**TASK PROMPT**
Repeat the entries exactly, and do not carry the pictures over.

**********

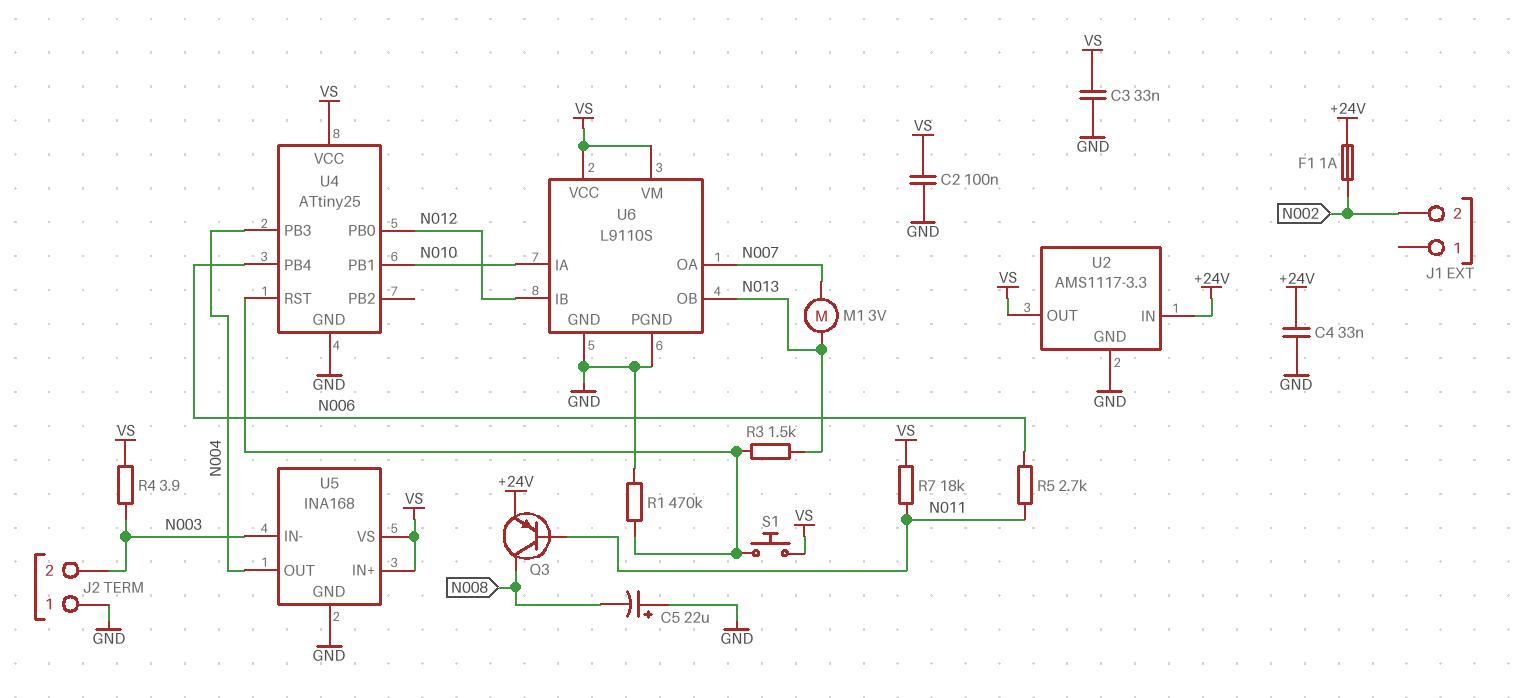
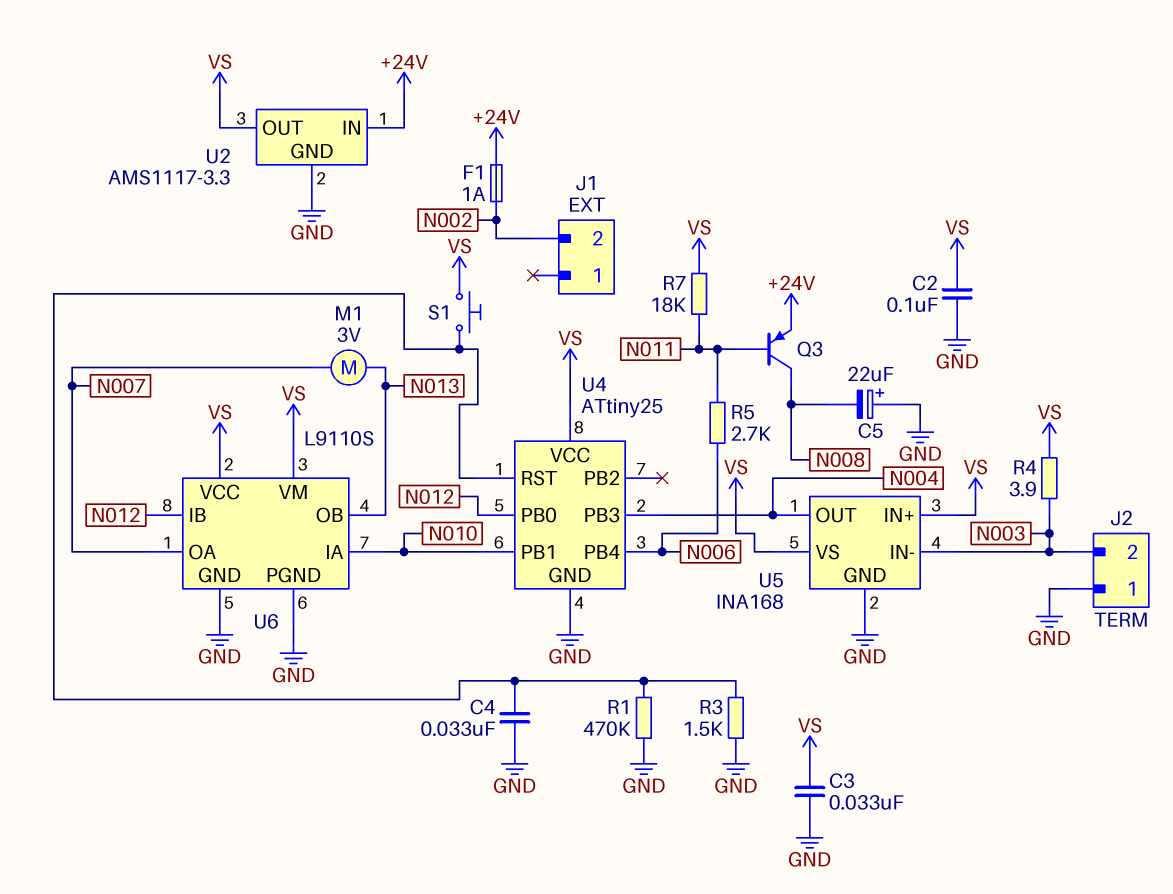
C4: 33nF (+24V, GND) -> 33nF (GND, U4/RST)
R3: 1.5k (N013, U4/RST) -> 1.5k (GND, U4/RST)

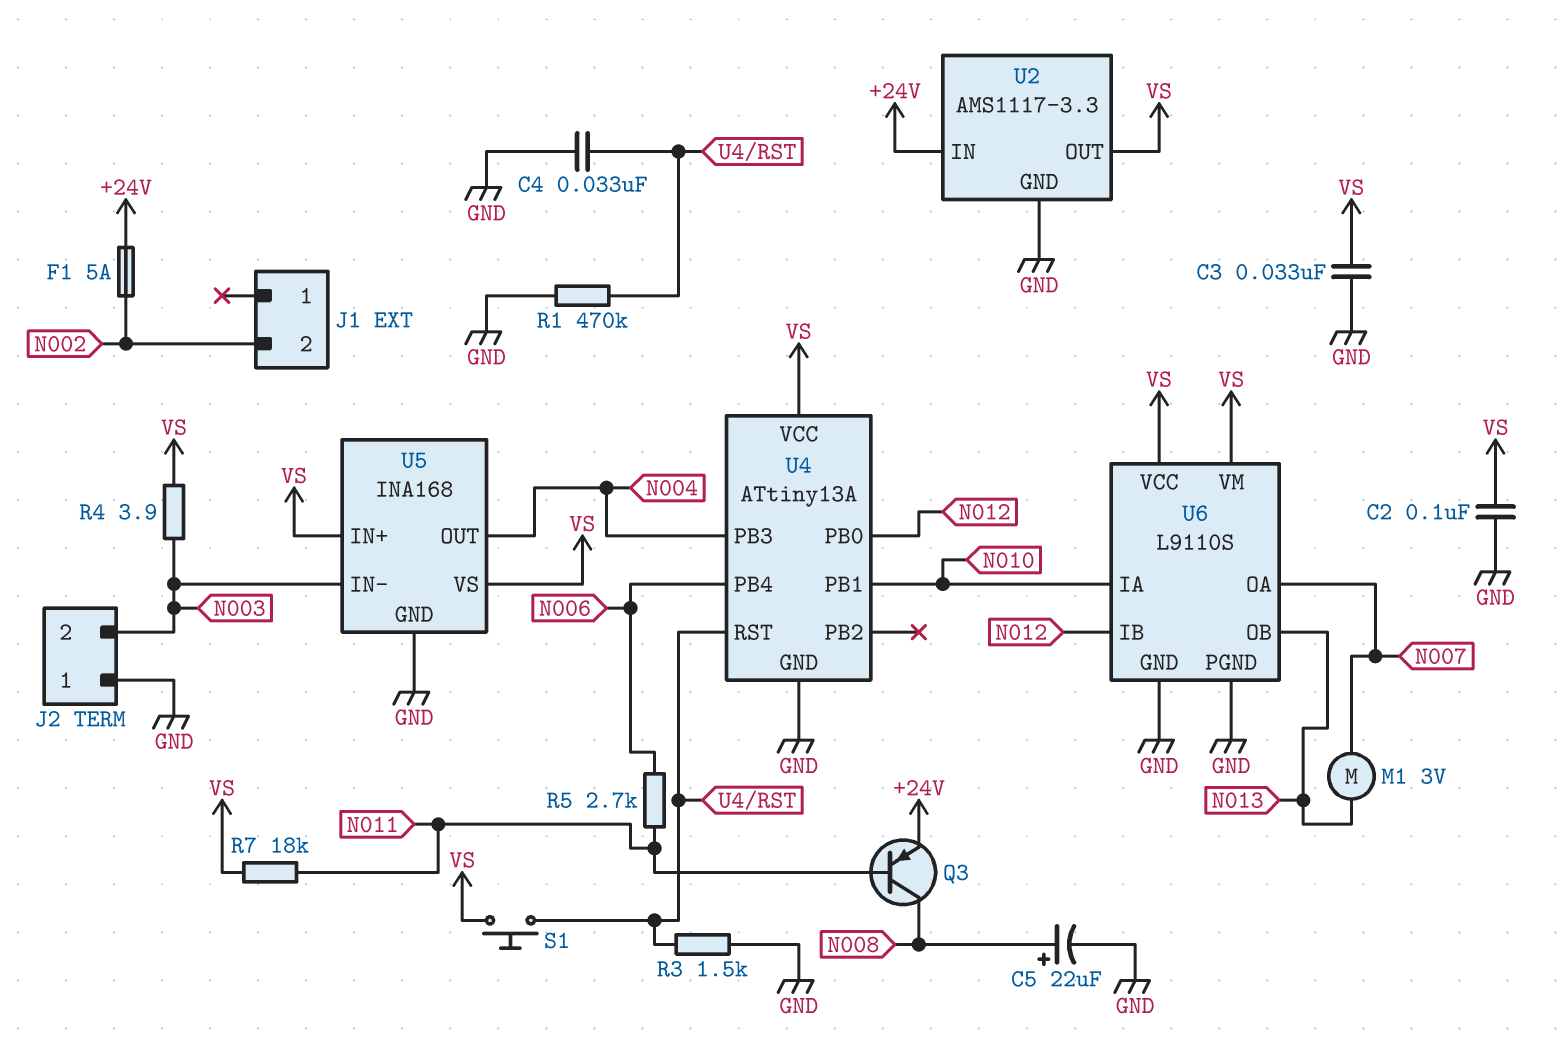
C5: 22uF (plus GND, minus N008) -> 22uF (plus N008, minus GND)
F1: 1A (+24V, N002) -> 5A (+24V, N002)
U4: ATtiny25 -> ATtiny13A

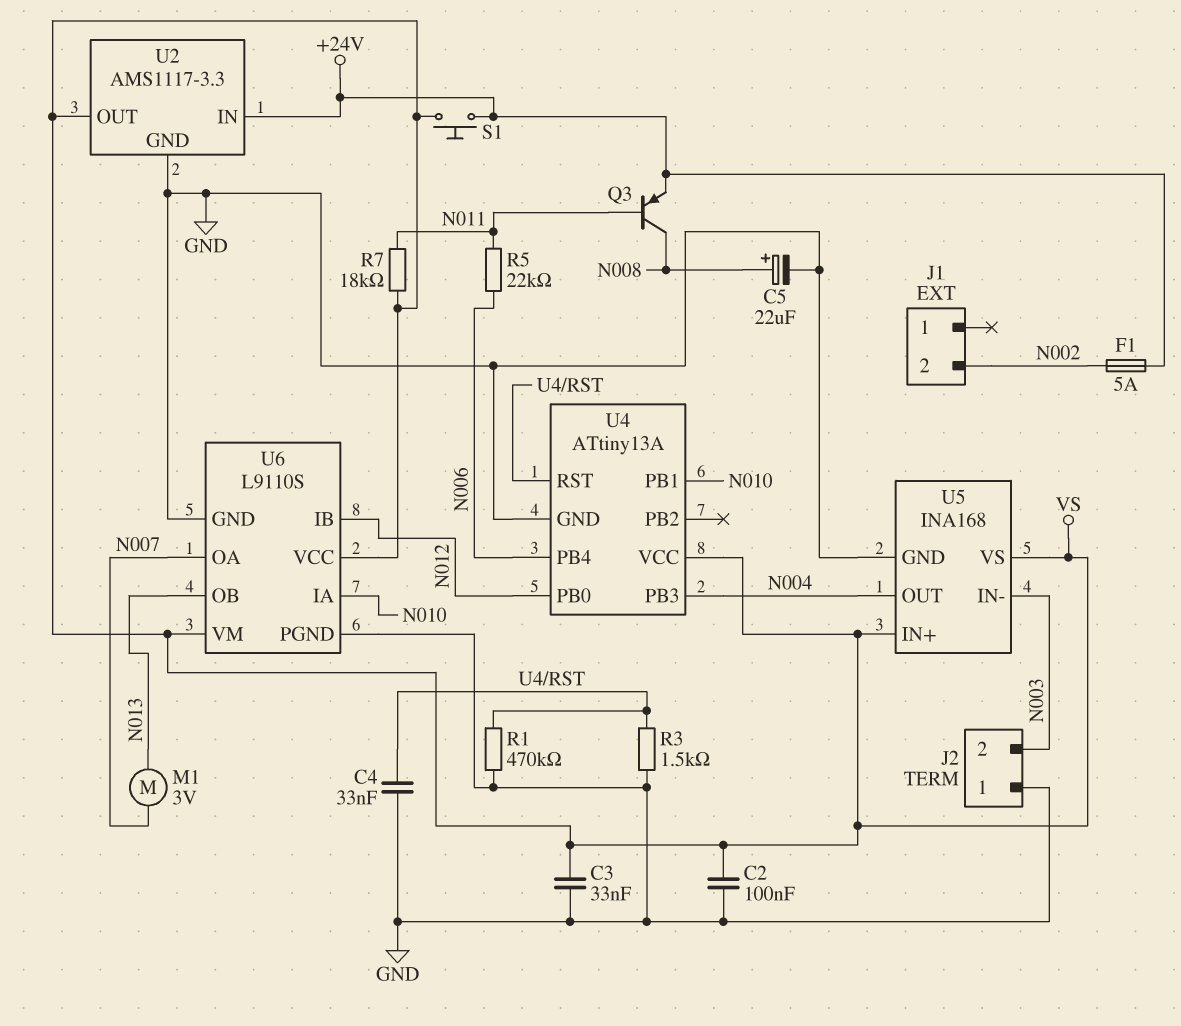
R4: 3.9 (N003, VS) -> none
R5: 2.7k (N006, N011) -> 22k (N006, N011)
S1: button (U4/RST, VS) -> button (+24V, VS)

**********

**OUTPUT FOR THIS EXERCISE**
C4: 33nF (+24V, GND) -> 33nF (GND, U4/RST)
R3: 1.5k (N013, U4/RST) -> 1.5k (GND, U4/RST)

C5: 22uF (plus GND, minus N008) -> 22uF (plus N008, minus GND)
F1: 1A (+24V, N002) -> 5A (+24V, N002)
U4: ATtiny25 -> ATtiny13A

R4: 3.9 (N003, VS) -> none
R5: 2.7k (N006, N011) -> 22k (N006, N011)
S1: button (U4/RST, VS) -> button (+24V, VS)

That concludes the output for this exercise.